Strip the pictures and reproduce the rest of the listing exactly.

**Material provided**
*** Block opens ***
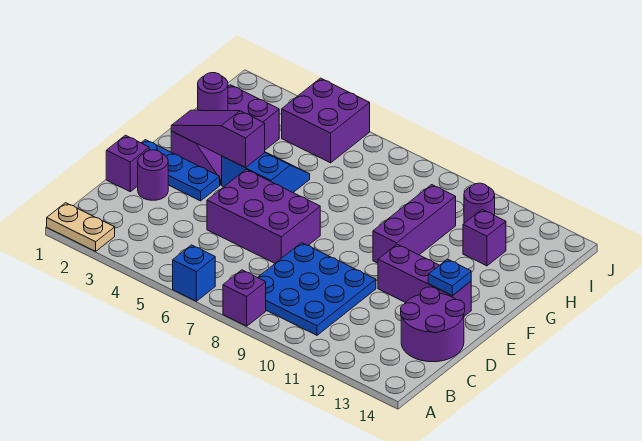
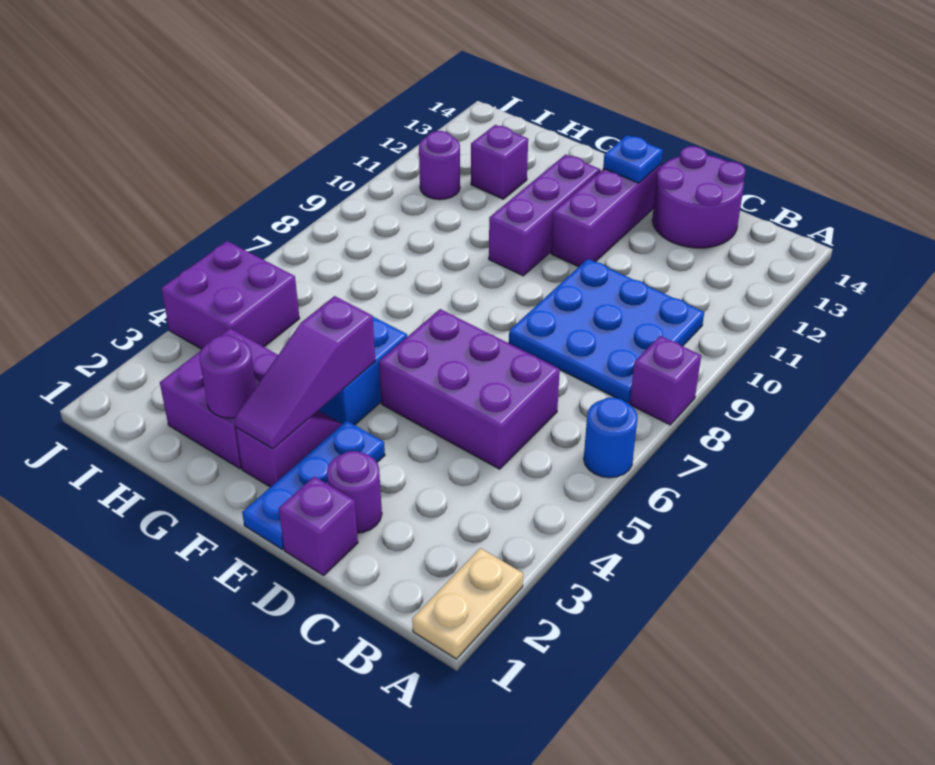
blue brick A6 level 1 -> blue round brick A6 level 1
purple brick D5:E7 level 1 -> purple brick C5:E6 level 1
purple brick F10:H10 level 1 -> purple brick F10:F12 level 1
*** Block closes ***
**Task output**
blue brick A6 level 1 -> blue round brick A6 level 1
purple brick D5:E7 level 1 -> purple brick C5:E6 level 1
purple brick F10:H10 level 1 -> purple brick F10:F12 level 1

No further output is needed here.